TASK STATEMENT: Report how many lines in the items below contain the string "markup", treating uppercase and lowercase letters as distinct. Give only the number.

RECORDED INFORMATION:

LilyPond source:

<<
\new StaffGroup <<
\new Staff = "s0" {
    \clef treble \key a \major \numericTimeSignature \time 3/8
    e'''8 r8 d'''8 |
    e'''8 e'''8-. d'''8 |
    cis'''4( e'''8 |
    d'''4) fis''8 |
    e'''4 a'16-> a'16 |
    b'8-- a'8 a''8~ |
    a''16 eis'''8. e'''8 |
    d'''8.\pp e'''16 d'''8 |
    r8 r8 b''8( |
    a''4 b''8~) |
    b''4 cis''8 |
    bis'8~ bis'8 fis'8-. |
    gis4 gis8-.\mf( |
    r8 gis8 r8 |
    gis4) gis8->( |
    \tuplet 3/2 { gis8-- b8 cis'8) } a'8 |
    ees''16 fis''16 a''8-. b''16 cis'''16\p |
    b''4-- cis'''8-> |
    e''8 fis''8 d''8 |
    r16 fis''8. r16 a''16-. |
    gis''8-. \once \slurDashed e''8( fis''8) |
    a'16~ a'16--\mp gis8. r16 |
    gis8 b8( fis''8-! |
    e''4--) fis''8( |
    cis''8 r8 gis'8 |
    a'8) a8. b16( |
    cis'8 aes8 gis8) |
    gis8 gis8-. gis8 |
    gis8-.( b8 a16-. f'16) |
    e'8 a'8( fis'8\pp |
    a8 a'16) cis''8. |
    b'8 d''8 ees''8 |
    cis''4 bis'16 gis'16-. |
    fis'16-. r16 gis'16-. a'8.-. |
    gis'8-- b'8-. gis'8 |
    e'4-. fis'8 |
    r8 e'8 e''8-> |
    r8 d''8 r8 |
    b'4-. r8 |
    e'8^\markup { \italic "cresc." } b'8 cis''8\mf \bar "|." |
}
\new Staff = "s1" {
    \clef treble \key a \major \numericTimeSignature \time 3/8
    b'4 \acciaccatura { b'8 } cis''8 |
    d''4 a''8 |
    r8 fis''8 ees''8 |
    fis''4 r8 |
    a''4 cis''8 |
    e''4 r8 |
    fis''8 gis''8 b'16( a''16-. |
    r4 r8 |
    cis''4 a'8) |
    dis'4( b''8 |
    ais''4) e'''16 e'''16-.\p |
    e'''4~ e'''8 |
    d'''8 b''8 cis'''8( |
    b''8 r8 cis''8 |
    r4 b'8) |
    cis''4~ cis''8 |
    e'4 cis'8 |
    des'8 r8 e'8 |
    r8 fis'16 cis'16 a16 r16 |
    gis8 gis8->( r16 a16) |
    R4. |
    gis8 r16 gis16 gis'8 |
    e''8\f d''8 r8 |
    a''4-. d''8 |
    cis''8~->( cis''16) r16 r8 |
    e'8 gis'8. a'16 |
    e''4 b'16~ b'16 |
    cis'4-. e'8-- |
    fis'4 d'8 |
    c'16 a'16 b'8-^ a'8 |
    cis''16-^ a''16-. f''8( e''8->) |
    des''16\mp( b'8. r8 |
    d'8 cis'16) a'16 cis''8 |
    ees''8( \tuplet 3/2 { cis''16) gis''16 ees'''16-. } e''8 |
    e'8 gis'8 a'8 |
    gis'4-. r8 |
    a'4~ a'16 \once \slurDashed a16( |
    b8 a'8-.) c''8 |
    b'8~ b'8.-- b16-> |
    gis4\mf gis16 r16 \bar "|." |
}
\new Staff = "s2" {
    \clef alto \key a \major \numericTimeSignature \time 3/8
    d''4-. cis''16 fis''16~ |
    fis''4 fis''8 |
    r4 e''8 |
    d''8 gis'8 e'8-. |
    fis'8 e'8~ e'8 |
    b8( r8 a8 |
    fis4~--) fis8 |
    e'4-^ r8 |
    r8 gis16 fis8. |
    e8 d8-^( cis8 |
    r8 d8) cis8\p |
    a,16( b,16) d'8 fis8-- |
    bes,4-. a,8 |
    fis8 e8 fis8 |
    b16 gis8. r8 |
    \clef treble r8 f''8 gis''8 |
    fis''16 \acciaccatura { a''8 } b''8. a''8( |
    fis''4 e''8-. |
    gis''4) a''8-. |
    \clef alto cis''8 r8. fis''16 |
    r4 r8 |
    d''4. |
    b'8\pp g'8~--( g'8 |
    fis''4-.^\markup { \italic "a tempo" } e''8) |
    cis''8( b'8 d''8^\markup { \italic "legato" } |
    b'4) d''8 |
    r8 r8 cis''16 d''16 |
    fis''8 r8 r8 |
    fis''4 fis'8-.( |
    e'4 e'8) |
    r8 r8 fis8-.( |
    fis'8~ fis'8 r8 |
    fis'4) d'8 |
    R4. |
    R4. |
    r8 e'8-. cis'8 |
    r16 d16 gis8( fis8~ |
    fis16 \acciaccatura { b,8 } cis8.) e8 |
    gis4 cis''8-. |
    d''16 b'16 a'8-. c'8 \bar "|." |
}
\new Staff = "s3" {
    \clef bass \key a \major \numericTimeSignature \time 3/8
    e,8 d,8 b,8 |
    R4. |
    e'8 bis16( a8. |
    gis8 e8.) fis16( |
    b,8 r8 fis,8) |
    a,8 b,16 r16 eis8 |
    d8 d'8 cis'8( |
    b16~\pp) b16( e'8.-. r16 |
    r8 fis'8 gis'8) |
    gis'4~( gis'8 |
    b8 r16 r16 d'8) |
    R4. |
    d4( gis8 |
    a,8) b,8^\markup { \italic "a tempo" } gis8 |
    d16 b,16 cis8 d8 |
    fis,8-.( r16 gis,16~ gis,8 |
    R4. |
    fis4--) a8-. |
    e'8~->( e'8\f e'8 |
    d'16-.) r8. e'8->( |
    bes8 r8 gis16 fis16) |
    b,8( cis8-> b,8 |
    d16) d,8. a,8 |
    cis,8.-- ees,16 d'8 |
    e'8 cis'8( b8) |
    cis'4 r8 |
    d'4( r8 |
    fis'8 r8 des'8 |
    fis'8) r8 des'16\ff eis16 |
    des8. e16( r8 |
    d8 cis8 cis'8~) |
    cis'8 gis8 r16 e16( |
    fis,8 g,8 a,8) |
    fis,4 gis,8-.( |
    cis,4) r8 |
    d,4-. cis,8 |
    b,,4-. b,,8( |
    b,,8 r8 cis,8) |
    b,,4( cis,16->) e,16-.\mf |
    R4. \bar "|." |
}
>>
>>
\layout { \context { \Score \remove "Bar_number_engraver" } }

SOLUTION FOR THIS EXERCISE: 4